◆ EXERCISE:
With spelling and spacing unchanged, write out each line of the material.

◆ COLLECTED DATA:
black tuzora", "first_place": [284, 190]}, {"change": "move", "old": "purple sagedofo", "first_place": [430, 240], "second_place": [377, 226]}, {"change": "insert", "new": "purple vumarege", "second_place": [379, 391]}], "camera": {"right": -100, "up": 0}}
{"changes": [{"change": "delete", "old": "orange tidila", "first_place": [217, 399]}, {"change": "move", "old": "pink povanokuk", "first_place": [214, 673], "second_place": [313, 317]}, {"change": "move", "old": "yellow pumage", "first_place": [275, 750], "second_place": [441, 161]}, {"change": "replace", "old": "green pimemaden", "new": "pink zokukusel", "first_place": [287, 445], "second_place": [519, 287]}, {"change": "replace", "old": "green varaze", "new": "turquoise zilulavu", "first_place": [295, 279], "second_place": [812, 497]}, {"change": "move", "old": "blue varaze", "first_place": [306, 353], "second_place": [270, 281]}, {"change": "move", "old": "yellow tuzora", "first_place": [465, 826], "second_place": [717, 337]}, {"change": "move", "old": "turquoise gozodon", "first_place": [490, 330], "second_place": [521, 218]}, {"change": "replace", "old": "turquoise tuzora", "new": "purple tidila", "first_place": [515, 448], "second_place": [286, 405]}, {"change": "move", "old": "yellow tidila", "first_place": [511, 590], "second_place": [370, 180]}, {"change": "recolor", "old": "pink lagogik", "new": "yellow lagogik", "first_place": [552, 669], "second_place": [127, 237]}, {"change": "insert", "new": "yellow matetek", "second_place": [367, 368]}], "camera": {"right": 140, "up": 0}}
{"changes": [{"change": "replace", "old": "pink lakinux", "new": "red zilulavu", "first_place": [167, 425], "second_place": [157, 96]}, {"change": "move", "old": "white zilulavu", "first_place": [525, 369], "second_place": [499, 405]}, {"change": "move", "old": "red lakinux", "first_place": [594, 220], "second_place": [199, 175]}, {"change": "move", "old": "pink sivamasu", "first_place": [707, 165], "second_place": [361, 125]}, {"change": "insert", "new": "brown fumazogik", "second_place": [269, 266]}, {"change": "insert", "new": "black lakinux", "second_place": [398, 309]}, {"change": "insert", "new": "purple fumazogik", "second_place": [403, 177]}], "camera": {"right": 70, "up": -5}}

◆ THE ANSWER:
black tuzora", "first_place": [284, 190]}, {"change": "move", "old": "purple sagedofo", "first_place": [430, 240], "second_place": [377, 226]}, {"change": "insert", "new": "purple vumarege", "second_place": [379, 391]}], "camera": {"right": -100, "up": 0}}
{"changes": [{"change": "delete", "old": "orange tidila", "first_place": [217, 399]}, {"change": "move", "old": "pink povanokuk", "first_place": [214, 673], "second_place": [313, 317]}, {"change": "move", "old": "yellow pumage", "first_place": [275, 750], "second_place": [441, 161]}, {"change": "replace", "old": "green pimemaden", "new": "pink zokukusel", "first_place": [287, 445], "second_place": [519, 287]}, {"change": "replace", "old": "green varaze", "new": "turquoise zilulavu", "first_place": [295, 279], "second_place": [812, 497]}, {"change": "move", "old": "blue varaze", "first_place": [306, 353], "second_place": [270, 281]}, {"change": "move", "old": "yellow tuzora", "first_place": [465, 826], "second_place": [717, 337]}, {"change": "move", "old": "turquoise gozodon", "first_place": [490, 330], "second_place": [521, 218]}, {"change": "replace", "old": "turquoise tuzora", "new": "purple tidila", "first_place": [515, 448], "second_place": [286, 405]}, {"change": "move", "old": "yellow tidila", "first_place": [511, 590], "second_place": [370, 180]}, {"change": "recolor", "old": "pink lagogik", "new": "yellow lagogik", "first_place": [552, 669], "second_place": [127, 237]}, {"change": "insert", "new": "yellow matetek", "second_place": [367, 368]}], "camera": {"right": 140, "up": 0}}
{"changes": [{"change": "replace", "old": "pink lakinux", "new": "red zilulavu", "first_place": [167, 425], "second_place": [157, 96]}, {"change": "move", "old": "white zilulavu", "first_place": [525, 369], "second_place": [499, 405]}, {"change": "move", "old": "red lakinux", "first_place": [594, 220], "second_place": [199, 175]}, {"change": "move", "old": "pink sivamasu", "first_place": [707, 165], "second_place": [361, 125]}, {"change": "insert", "new": "brown fumazogik", "second_place": [269, 266]}, {"change": "insert", "new": "black lakinux", "second_place": [398, 309]}, {"change": "insert", "new": "purple fumazogik", "second_place": [403, 177]}], "camera": {"right": 70, "up": -5}}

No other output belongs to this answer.